Word for word, repeat every record.

************

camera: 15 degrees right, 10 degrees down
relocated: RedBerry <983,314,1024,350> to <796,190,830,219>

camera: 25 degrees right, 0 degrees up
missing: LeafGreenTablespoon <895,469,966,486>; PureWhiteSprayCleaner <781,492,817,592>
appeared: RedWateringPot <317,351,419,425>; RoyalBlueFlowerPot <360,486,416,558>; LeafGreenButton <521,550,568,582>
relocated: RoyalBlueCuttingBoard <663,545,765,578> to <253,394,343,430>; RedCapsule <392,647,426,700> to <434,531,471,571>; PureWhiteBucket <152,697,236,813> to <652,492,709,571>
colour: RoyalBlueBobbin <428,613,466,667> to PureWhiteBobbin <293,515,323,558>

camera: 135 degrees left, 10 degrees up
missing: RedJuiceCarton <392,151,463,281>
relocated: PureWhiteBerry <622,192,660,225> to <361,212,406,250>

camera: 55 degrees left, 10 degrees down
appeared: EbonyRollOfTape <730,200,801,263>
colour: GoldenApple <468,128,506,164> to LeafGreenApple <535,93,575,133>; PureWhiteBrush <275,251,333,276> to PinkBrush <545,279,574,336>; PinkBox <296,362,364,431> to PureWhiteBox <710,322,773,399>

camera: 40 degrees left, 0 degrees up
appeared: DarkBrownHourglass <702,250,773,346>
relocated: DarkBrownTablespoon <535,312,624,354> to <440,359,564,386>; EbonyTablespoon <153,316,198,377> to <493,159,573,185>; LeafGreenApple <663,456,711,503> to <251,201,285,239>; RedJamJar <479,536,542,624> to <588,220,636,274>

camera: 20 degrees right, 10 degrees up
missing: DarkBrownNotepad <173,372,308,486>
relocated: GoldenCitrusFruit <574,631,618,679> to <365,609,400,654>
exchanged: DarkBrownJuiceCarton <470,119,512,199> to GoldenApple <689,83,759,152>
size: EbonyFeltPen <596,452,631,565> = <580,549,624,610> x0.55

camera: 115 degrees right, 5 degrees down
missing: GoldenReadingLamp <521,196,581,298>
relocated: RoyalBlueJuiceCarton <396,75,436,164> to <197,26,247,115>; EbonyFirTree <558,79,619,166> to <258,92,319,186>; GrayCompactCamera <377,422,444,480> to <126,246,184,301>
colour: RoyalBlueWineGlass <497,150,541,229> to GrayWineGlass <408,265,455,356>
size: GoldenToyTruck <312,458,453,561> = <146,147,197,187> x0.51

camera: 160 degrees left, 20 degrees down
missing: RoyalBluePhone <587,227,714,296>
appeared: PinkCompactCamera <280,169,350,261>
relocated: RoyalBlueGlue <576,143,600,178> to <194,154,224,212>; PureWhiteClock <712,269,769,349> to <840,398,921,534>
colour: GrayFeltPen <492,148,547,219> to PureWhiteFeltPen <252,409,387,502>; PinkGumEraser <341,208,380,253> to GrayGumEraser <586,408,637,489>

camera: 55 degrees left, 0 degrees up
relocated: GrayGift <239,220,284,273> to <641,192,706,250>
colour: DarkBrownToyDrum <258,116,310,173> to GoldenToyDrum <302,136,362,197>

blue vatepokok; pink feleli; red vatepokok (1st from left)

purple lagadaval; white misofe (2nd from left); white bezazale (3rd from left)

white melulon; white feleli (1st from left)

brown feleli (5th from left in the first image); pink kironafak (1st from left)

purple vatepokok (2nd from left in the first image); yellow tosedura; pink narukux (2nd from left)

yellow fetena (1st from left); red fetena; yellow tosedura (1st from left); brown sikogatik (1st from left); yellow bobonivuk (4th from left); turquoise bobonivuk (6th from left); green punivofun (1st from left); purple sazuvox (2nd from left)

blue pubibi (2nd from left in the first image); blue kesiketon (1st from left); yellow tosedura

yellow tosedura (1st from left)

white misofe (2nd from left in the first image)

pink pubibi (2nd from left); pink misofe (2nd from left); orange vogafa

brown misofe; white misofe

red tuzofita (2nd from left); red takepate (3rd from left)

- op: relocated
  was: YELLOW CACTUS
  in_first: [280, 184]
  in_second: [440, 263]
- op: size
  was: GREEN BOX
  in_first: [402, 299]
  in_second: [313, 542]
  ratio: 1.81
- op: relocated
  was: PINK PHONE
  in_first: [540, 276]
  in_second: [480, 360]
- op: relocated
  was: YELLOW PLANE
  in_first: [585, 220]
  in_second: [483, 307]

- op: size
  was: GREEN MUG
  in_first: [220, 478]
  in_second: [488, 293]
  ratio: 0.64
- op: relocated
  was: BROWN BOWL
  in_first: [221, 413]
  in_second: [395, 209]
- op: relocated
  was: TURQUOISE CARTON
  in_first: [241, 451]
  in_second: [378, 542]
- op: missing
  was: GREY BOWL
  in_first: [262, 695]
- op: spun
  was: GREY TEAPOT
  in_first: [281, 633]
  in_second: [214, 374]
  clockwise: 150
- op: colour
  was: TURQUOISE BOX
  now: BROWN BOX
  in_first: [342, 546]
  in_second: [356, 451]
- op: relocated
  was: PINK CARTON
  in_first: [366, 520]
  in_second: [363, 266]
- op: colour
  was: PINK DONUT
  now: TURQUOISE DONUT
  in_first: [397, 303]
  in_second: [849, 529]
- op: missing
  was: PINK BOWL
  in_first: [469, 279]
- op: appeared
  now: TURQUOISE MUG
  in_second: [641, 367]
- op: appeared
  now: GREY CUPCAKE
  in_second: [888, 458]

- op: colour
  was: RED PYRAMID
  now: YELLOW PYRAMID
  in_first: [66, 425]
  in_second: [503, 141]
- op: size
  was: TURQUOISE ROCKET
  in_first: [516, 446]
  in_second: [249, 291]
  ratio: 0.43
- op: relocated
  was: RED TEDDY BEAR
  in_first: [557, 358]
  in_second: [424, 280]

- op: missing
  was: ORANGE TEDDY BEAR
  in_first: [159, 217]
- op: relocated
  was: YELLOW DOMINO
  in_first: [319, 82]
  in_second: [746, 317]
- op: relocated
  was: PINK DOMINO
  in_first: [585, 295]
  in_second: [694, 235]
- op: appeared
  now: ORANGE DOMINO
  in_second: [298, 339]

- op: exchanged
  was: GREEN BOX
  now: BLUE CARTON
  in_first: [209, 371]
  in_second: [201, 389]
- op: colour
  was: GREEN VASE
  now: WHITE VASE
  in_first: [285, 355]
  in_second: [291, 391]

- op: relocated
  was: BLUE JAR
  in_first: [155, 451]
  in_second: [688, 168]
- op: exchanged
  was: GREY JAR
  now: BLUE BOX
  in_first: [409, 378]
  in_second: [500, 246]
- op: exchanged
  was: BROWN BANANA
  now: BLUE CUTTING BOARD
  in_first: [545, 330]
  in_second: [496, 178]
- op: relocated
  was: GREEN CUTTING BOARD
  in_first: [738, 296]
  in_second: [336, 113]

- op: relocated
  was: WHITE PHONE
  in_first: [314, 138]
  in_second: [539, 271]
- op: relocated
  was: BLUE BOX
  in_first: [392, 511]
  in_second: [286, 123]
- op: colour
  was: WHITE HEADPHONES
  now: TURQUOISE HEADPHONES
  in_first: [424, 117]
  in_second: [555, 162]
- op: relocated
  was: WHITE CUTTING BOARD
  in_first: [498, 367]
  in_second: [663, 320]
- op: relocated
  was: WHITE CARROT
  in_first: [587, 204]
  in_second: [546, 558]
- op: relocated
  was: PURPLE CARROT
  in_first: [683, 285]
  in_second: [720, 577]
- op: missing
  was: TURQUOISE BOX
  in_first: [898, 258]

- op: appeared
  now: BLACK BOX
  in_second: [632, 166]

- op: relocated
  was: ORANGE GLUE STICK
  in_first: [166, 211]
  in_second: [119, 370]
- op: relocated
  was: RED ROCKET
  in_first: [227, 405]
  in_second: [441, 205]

************

● **SOLVED PROBLEM**:
camera: 15 degrees right, 10 degrees down
relocated: RedBerry <983,314,1024,350> to <796,190,830,219>

camera: 25 degrees right, 0 degrees up
missing: LeafGreenTablespoon <895,469,966,486>; PureWhiteSprayCleaner <781,492,817,592>
appeared: RedWateringPot <317,351,419,425>; RoyalBlueFlowerPot <360,486,416,558>; LeafGreenButton <521,550,568,582>
relocated: RoyalBlueCuttingBoard <663,545,765,578> to <253,394,343,430>; RedCapsule <392,647,426,700> to <434,531,471,571>; PureWhiteBucket <152,697,236,813> to <652,492,709,571>
colour: RoyalBlueBobbin <428,613,466,667> to PureWhiteBobbin <293,515,323,558>

camera: 135 degrees left, 10 degrees up
missing: RedJuiceCarton <392,151,463,281>
relocated: PureWhiteBerry <622,192,660,225> to <361,212,406,250>

camera: 55 degrees left, 10 degrees down
appeared: EbonyRollOfTape <730,200,801,263>
colour: GoldenApple <468,128,506,164> to LeafGreenApple <535,93,575,133>; PureWhiteBrush <275,251,333,276> to PinkBrush <545,279,574,336>; PinkBox <296,362,364,431> to PureWhiteBox <710,322,773,399>

camera: 40 degrees left, 0 degrees up
appeared: DarkBrownHourglass <702,250,773,346>
relocated: DarkBrownTablespoon <535,312,624,354> to <440,359,564,386>; EbonyTablespoon <153,316,198,377> to <493,159,573,185>; LeafGreenApple <663,456,711,503> to <251,201,285,239>; RedJamJar <479,536,542,624> to <588,220,636,274>

camera: 20 degrees right, 10 degrees up
missing: DarkBrownNotepad <173,372,308,486>
relocated: GoldenCitrusFruit <574,631,618,679> to <365,609,400,654>
exchanged: DarkBrownJuiceCarton <470,119,512,199> to GoldenApple <689,83,759,152>
size: EbonyFeltPen <596,452,631,565> = <580,549,624,610> x0.55

camera: 115 degrees right, 5 degrees down
missing: GoldenReadingLamp <521,196,581,298>
relocated: RoyalBlueJuiceCarton <396,75,436,164> to <197,26,247,115>; EbonyFirTree <558,79,619,166> to <258,92,319,186>; GrayCompactCamera <377,422,444,480> to <126,246,184,301>
colour: RoyalBlueWineGlass <497,150,541,229> to GrayWineGlass <408,265,455,356>
size: GoldenToyTruck <312,458,453,561> = <146,147,197,187> x0.51

camera: 160 degrees left, 20 degrees down
missing: RoyalBluePhone <587,227,714,296>
appeared: PinkCompactCamera <280,169,350,261>
relocated: RoyalBlueGlue <576,143,600,178> to <194,154,224,212>; PureWhiteClock <712,269,769,349> to <840,398,921,534>
colour: GrayFeltPen <492,148,547,219> to PureWhiteFeltPen <252,409,387,502>; PinkGumEraser <341,208,380,253> to GrayGumEraser <586,408,637,489>

camera: 55 degrees left, 0 degrees up
relocated: GrayGift <239,220,284,273> to <641,192,706,250>
colour: DarkBrownToyDrum <258,116,310,173> to GoldenToyDrum <302,136,362,197>

blue vatepokok; pink feleli; red vatepokok (1st from left)

purple lagadaval; white misofe (2nd from left); white bezazale (3rd from left)

white melulon; white feleli (1st from left)

brown feleli (5th from left in the first image); pink kironafak (1st from left)

purple vatepokok (2nd from left in the first image); yellow tosedura; pink narukux (2nd from left)

yellow fetena (1st from left); red fetena; yellow tosedura (1st from left); brown sikogatik (1st from left); yellow bobonivuk (4th from left); turquoise bobonivuk (6th from left); green punivofun (1st from left); purple sazuvox (2nd from left)

blue pubibi (2nd from left in the first image); blue kesiketon (1st from left); yellow tosedura

yellow tosedura (1st from left)

white misofe (2nd from left in the first image)

pink pubibi (2nd from left); pink misofe (2nd from left); orange vogafa

brown misofe; white misofe

red tuzofita (2nd from left); red takepate (3rd from left)

- op: relocated
  was: YELLOW CACTUS
  in_first: [280, 184]
  in_second: [440, 263]
- op: size
  was: GREEN BOX
  in_first: [402, 299]
  in_second: [313, 542]
  ratio: 1.81
- op: relocated
  was: PINK PHONE
  in_first: [540, 276]
  in_second: [480, 360]
- op: relocated
  was: YELLOW PLANE
  in_first: [585, 220]
  in_second: [483, 307]

- op: size
  was: GREEN MUG
  in_first: [220, 478]
  in_second: [488, 293]
  ratio: 0.64
- op: relocated
  was: BROWN BOWL
  in_first: [221, 413]
  in_second: [395, 209]
- op: relocated
  was: TURQUOISE CARTON
  in_first: [241, 451]
  in_second: [378, 542]
- op: missing
  was: GREY BOWL
  in_first: [262, 695]
- op: spun
  was: GREY TEAPOT
  in_first: [281, 633]
  in_second: [214, 374]
  clockwise: 150
- op: colour
  was: TURQUOISE BOX
  now: BROWN BOX
  in_first: [342, 546]
  in_second: [356, 451]
- op: relocated
  was: PINK CARTON
  in_first: [366, 520]
  in_second: [363, 266]
- op: colour
  was: PINK DONUT
  now: TURQUOISE DONUT
  in_first: [397, 303]
  in_second: [849, 529]
- op: missing
  was: PINK BOWL
  in_first: [469, 279]
- op: appeared
  now: TURQUOISE MUG
  in_second: [641, 367]
- op: appeared
  now: GREY CUPCAKE
  in_second: [888, 458]

- op: colour
  was: RED PYRAMID
  now: YELLOW PYRAMID
  in_first: [66, 425]
  in_second: [503, 141]
- op: size
  was: TURQUOISE ROCKET
  in_first: [516, 446]
  in_second: [249, 291]
  ratio: 0.43
- op: relocated
  was: RED TEDDY BEAR
  in_first: [557, 358]
  in_second: [424, 280]

- op: missing
  was: ORANGE TEDDY BEAR
  in_first: [159, 217]
- op: relocated
  was: YELLOW DOMINO
  in_first: [319, 82]
  in_second: [746, 317]
- op: relocated
  was: PINK DOMINO
  in_first: [585, 295]
  in_second: [694, 235]
- op: appeared
  now: ORANGE DOMINO
  in_second: [298, 339]

- op: exchanged
  was: GREEN BOX
  now: BLUE CARTON
  in_first: [209, 371]
  in_second: [201, 389]
- op: colour
  was: GREEN VASE
  now: WHITE VASE
  in_first: [285, 355]
  in_second: [291, 391]

- op: relocated
  was: BLUE JAR
  in_first: [155, 451]
  in_second: [688, 168]
- op: exchanged
  was: GREY JAR
  now: BLUE BOX
  in_first: [409, 378]
  in_second: [500, 246]
- op: exchanged
  was: BROWN BANANA
  now: BLUE CUTTING BOARD
  in_first: [545, 330]
  in_second: [496, 178]
- op: relocated
  was: GREEN CUTTING BOARD
  in_first: [738, 296]
  in_second: [336, 113]

- op: relocated
  was: WHITE PHONE
  in_first: [314, 138]
  in_second: [539, 271]
- op: relocated
  was: BLUE BOX
  in_first: [392, 511]
  in_second: [286, 123]
- op: colour
  was: WHITE HEADPHONES
  now: TURQUOISE HEADPHONES
  in_first: [424, 117]
  in_second: [555, 162]
- op: relocated
  was: WHITE CUTTING BOARD
  in_first: [498, 367]
  in_second: [663, 320]
- op: relocated
  was: WHITE CARROT
  in_first: [587, 204]
  in_second: [546, 558]
- op: relocated
  was: PURPLE CARROT
  in_first: [683, 285]
  in_second: [720, 577]
- op: missing
  was: TURQUOISE BOX
  in_first: [898, 258]

- op: appeared
  now: BLACK BOX
  in_second: [632, 166]

- op: relocated
  was: ORANGE GLUE STICK
  in_first: [166, 211]
  in_second: [119, 370]
- op: relocated
  was: RED ROCKET
  in_first: [227, 405]
  in_second: [441, 205]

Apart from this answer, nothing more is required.